What lines in the data below mention the string "none"? Copy them out.

Image change detection data:
******************************

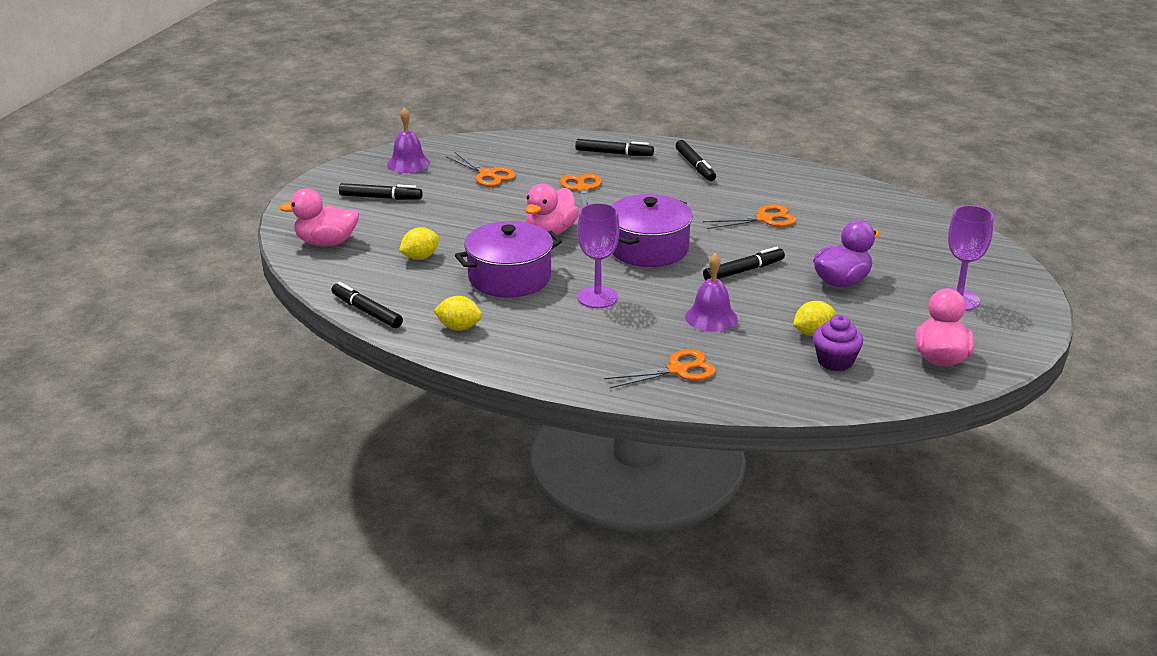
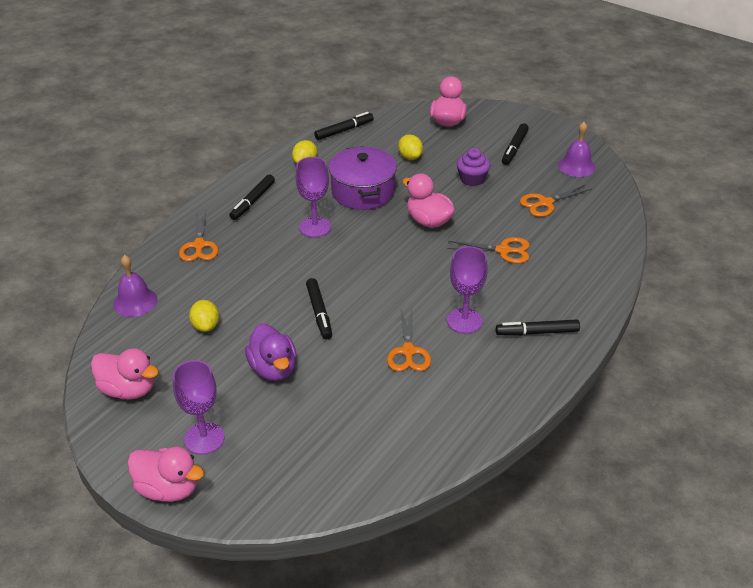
camera: 105 degrees right, 10 degrees up
(614, 153) = (578, 283): black marker -> black marker (253, 201)
(648, 248) = (379, 267): purple pot -> none
(702, 198) = (464, 321): none -> purple goblet
(711, 317) = (257, 277): purple bell -> purple bell (135, 301)
(835, 361) = (161, 326): purple cupcake -> purple cupcake (472, 179)
(1028, 305) = (168, 489): none -> pink duck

******************************

**EXERCISE ANSWER:**
(648, 248) = (379, 267): purple pot -> none
(702, 198) = (464, 321): none -> purple goblet
(1028, 305) = (168, 489): none -> pink duck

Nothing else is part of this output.